_Required work_: Would you write out the entries that follow word for word, omitting any images?
-- Material for this exercise follows --
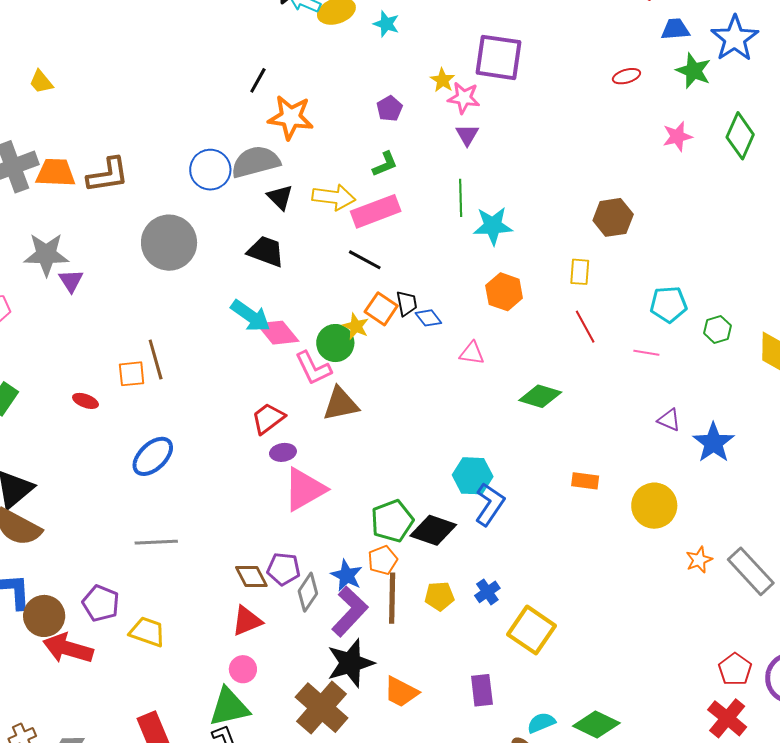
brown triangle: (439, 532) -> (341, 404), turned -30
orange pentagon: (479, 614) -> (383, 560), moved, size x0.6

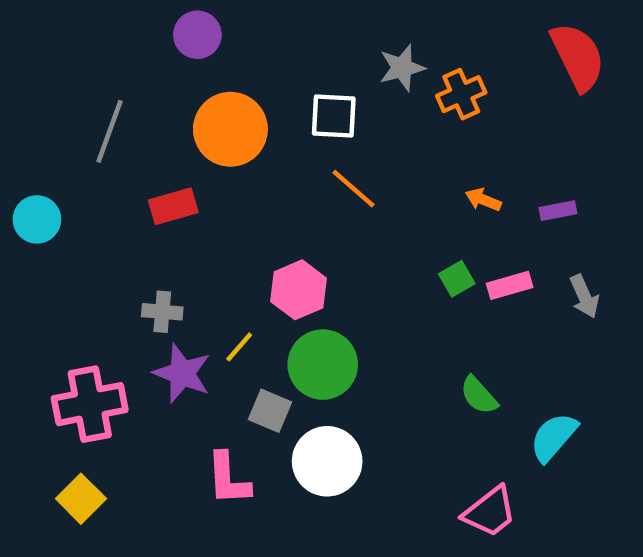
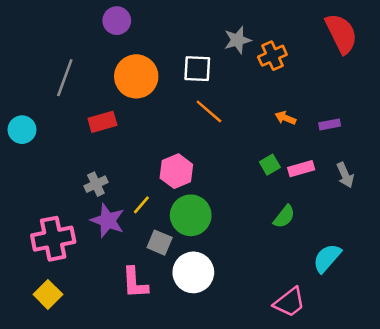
gray cross: (162, 312) -> (96, 184), turned -30
green semicircle: (479, 395) -> (284, 217), moved, turned -100

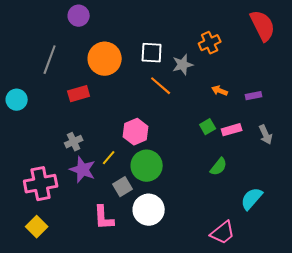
purple circle: (117, 21) -> (79, 16), moved
gray star: (237, 40) -> (183, 65), moved
gray square: (160, 243) -> (123, 187), turned 36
-- Material for this exercise concluded --
_Response box_:
brown triangle: (439, 532) -> (341, 404), turned -30
orange pentagon: (479, 614) -> (383, 560), moved, size x0.6

gray cross: (162, 312) -> (96, 184), turned -30
green semicircle: (479, 395) -> (284, 217), moved, turned -100

purple circle: (117, 21) -> (79, 16), moved
gray star: (237, 40) -> (183, 65), moved
gray square: (160, 243) -> (123, 187), turned 36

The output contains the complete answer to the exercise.